SOURCE DATA:
--------------------------------------------------

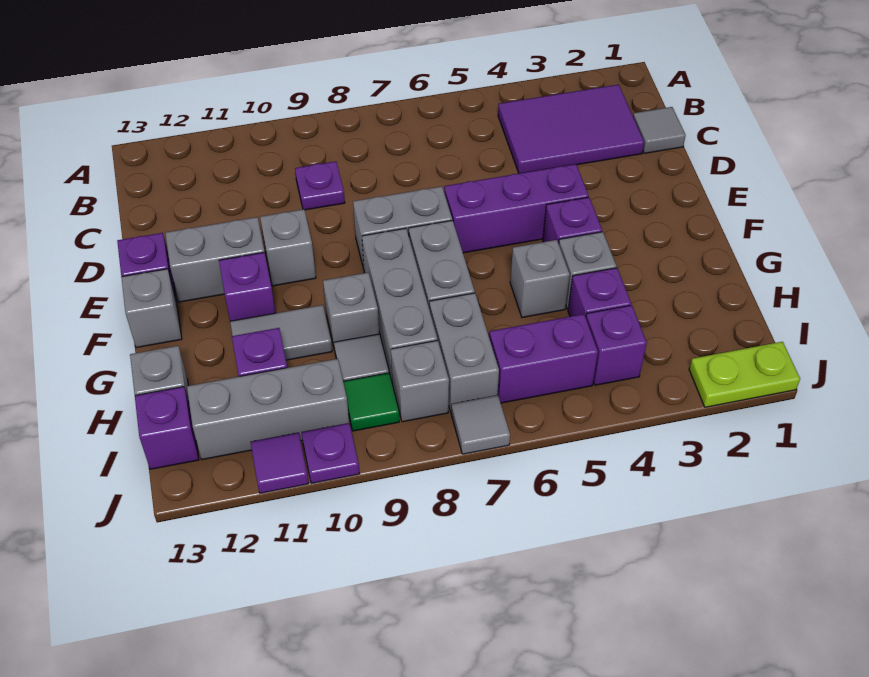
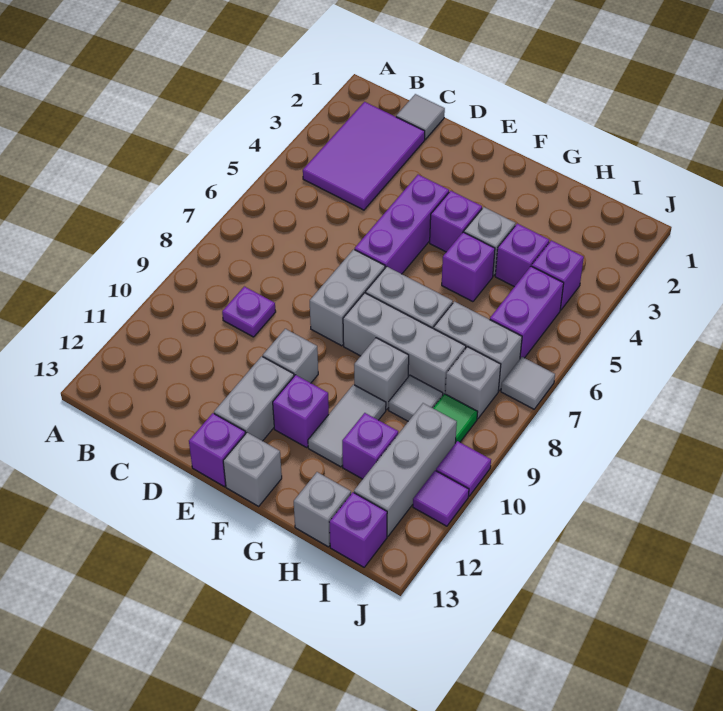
grey brick G5 level 1 -> purple brick G5 level 1
lime plate J1:J2 level 1 -> none
purple plate J10 level 1 -> purple tile J10 level 1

--------------------------------------------------

WHAT YOU HAVE TO DO:
Check each line of the data for "purple". Copy the lines where it turns up.

ANSWER TO THIS PROBLEM:
grey brick G5 level 1 -> purple brick G5 level 1
purple plate J10 level 1 -> purple tile J10 level 1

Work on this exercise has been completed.